##### Data section #####

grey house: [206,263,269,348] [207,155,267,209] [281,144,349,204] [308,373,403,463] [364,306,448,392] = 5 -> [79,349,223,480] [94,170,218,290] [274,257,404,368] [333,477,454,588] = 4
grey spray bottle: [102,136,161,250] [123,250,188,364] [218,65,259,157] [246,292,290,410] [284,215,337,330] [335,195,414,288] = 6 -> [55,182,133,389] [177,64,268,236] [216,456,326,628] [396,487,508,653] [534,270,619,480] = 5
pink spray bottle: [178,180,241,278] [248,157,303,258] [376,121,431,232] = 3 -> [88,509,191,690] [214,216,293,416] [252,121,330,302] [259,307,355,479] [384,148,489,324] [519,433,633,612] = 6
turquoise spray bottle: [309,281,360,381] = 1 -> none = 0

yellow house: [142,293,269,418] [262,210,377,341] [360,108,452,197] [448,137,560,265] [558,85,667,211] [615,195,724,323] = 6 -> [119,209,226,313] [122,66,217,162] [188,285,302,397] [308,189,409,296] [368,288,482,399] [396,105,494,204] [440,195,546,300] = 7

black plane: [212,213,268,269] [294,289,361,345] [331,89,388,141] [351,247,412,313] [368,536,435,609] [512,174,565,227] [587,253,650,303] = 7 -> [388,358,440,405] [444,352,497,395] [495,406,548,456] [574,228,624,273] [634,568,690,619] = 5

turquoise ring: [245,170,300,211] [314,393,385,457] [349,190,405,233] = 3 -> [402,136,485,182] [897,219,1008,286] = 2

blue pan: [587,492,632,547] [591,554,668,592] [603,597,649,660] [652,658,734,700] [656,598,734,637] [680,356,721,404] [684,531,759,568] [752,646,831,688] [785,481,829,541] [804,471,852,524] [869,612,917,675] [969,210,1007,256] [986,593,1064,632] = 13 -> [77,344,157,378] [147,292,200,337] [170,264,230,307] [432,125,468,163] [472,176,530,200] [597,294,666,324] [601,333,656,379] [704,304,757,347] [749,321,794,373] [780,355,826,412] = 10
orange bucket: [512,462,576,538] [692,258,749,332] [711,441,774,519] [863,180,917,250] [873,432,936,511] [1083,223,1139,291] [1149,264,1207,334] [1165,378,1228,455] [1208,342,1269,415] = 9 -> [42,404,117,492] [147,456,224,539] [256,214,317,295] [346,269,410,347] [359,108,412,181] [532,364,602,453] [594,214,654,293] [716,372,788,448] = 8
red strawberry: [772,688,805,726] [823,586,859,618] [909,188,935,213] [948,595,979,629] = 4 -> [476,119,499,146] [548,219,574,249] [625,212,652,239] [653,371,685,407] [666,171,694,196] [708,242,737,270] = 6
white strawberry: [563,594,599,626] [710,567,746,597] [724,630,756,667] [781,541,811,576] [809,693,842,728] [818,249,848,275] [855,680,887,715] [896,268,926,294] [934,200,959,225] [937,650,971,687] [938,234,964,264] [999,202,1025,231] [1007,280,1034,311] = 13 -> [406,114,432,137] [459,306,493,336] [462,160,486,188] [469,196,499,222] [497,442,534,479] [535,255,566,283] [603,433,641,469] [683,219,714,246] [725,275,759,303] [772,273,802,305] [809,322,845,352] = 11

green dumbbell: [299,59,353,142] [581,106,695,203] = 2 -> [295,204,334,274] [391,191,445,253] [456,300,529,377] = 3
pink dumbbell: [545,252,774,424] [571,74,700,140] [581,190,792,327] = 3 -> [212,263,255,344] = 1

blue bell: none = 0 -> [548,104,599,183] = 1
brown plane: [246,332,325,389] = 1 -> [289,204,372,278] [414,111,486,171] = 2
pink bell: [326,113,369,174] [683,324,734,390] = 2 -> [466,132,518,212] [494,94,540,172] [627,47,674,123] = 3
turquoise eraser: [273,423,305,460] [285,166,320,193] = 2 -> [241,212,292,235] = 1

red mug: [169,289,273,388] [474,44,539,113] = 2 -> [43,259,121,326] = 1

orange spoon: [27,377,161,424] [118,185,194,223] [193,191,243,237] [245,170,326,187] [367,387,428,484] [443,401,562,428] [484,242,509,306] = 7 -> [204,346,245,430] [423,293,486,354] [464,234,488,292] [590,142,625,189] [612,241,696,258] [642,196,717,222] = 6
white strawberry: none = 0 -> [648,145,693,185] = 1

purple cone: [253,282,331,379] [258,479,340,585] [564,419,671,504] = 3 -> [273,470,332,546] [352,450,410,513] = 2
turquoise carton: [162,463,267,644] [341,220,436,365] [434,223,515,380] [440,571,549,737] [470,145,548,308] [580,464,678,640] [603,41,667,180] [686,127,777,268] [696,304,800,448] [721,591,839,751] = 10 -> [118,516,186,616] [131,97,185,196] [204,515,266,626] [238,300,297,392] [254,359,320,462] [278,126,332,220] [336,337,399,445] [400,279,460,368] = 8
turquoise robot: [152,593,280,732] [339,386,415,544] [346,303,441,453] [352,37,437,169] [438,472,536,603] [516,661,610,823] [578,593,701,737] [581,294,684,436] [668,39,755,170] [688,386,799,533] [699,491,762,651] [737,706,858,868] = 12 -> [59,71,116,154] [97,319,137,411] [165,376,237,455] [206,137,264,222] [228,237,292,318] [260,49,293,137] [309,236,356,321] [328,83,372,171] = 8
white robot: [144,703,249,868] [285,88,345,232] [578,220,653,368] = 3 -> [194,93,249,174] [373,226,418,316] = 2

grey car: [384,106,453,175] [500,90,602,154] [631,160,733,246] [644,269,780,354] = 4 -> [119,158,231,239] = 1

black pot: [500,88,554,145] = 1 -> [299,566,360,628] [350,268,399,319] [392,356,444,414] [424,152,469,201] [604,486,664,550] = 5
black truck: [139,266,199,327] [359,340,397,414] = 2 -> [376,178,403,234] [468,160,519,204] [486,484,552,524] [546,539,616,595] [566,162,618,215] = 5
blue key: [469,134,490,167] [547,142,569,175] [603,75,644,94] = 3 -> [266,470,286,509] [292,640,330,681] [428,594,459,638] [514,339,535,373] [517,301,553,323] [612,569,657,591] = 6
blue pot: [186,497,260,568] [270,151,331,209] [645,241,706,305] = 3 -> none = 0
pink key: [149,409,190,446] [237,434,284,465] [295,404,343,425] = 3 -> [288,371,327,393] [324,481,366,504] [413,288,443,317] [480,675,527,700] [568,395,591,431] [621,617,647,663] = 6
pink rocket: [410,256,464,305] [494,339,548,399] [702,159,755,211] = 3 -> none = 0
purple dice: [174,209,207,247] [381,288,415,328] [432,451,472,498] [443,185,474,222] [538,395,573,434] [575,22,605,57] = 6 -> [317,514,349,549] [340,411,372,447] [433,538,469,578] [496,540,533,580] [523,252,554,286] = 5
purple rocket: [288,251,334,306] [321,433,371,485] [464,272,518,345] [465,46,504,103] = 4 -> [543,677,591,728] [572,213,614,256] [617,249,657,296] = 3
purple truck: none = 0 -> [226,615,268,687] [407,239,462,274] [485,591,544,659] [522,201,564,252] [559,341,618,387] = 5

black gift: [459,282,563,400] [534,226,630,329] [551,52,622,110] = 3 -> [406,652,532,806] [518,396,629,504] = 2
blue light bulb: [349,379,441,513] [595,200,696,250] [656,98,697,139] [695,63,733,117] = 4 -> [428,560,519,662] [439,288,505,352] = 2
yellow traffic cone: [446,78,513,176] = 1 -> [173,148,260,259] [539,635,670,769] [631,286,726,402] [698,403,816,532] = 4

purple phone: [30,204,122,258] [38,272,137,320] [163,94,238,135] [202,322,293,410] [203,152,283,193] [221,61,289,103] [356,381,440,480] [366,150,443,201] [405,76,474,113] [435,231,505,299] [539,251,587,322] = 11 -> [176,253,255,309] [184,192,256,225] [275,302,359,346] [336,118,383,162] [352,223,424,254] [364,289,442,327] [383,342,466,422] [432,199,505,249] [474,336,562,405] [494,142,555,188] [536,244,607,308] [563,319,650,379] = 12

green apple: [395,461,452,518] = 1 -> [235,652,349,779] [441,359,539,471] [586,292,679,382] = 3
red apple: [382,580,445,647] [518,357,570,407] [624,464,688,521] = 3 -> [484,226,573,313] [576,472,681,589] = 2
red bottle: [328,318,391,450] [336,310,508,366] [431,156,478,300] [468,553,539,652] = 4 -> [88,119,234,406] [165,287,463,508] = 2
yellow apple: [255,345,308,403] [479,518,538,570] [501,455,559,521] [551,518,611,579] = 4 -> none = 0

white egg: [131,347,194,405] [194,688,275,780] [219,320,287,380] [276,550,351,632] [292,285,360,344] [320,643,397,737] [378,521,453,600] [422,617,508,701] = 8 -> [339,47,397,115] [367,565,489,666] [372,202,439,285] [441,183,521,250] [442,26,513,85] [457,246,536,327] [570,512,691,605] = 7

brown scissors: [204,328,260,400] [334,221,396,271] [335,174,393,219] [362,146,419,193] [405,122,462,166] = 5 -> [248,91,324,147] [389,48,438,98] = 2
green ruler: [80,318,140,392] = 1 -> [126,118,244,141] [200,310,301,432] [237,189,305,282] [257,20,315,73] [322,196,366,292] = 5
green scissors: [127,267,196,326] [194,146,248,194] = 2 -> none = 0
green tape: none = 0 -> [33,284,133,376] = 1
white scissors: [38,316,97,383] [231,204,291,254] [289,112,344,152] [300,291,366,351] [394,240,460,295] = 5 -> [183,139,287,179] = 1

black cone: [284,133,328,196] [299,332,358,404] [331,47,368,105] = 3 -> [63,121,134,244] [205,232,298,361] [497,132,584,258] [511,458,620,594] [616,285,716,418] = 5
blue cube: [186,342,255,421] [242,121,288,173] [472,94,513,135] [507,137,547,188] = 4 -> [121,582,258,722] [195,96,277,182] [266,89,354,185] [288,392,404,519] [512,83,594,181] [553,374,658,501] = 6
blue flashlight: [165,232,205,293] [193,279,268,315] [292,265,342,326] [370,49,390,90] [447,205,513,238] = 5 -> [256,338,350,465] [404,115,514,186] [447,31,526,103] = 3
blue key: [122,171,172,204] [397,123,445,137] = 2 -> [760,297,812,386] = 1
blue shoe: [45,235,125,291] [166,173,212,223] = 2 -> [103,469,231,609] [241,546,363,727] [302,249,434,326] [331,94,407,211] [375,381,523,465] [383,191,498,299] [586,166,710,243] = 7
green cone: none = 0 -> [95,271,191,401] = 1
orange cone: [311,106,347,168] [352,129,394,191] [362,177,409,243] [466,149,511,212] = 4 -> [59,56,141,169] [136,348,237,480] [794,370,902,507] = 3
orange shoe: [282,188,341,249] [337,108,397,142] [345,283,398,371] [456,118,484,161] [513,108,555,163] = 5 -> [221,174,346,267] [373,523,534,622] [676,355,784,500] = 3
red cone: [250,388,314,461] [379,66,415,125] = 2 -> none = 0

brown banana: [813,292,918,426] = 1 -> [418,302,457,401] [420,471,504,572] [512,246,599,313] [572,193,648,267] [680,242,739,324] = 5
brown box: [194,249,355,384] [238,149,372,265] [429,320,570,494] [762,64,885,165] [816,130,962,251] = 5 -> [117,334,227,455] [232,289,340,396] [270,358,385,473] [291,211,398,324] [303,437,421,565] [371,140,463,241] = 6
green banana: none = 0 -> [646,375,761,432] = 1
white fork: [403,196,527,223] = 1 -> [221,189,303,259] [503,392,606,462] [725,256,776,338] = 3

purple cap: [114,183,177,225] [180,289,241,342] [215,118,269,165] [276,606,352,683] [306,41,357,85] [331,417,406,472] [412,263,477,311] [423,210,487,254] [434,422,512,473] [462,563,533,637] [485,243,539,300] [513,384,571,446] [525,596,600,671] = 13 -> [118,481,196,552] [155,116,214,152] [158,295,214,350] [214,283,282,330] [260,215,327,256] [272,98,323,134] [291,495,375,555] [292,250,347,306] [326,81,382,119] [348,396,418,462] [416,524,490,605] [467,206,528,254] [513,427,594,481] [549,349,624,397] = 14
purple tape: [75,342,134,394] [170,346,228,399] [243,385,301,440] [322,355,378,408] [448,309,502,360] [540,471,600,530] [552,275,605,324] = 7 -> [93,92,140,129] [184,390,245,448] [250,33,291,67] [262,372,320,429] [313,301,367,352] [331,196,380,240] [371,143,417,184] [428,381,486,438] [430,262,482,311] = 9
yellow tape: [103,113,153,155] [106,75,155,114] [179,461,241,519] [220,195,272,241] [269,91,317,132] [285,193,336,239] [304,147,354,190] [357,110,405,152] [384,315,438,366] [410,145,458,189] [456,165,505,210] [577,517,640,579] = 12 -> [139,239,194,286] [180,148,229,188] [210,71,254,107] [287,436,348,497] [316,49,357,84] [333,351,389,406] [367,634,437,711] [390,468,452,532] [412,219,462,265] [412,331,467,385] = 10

#####

### Problem description
Could you restate word for word the lines above, from the one that contains "green cone: none = 0 -> [95,271,191,401] = 1" through the one that contains "white fork: [403,196,527,223]", and no others?

### Finished exercise
green cone: none = 0 -> [95,271,191,401] = 1
orange cone: [311,106,347,168] [352,129,394,191] [362,177,409,243] [466,149,511,212] = 4 -> [59,56,141,169] [136,348,237,480] [794,370,902,507] = 3
orange shoe: [282,188,341,249] [337,108,397,142] [345,283,398,371] [456,118,484,161] [513,108,555,163] = 5 -> [221,174,346,267] [373,523,534,622] [676,355,784,500] = 3
red cone: [250,388,314,461] [379,66,415,125] = 2 -> none = 0

brown banana: [813,292,918,426] = 1 -> [418,302,457,401] [420,471,504,572] [512,246,599,313] [572,193,648,267] [680,242,739,324] = 5
brown box: [194,249,355,384] [238,149,372,265] [429,320,570,494] [762,64,885,165] [816,130,962,251] = 5 -> [117,334,227,455] [232,289,340,396] [270,358,385,473] [291,211,398,324] [303,437,421,565] [371,140,463,241] = 6
green banana: none = 0 -> [646,375,761,432] = 1
white fork: [403,196,527,223] = 1 -> [221,189,303,259] [503,392,606,462] [725,256,776,338] = 3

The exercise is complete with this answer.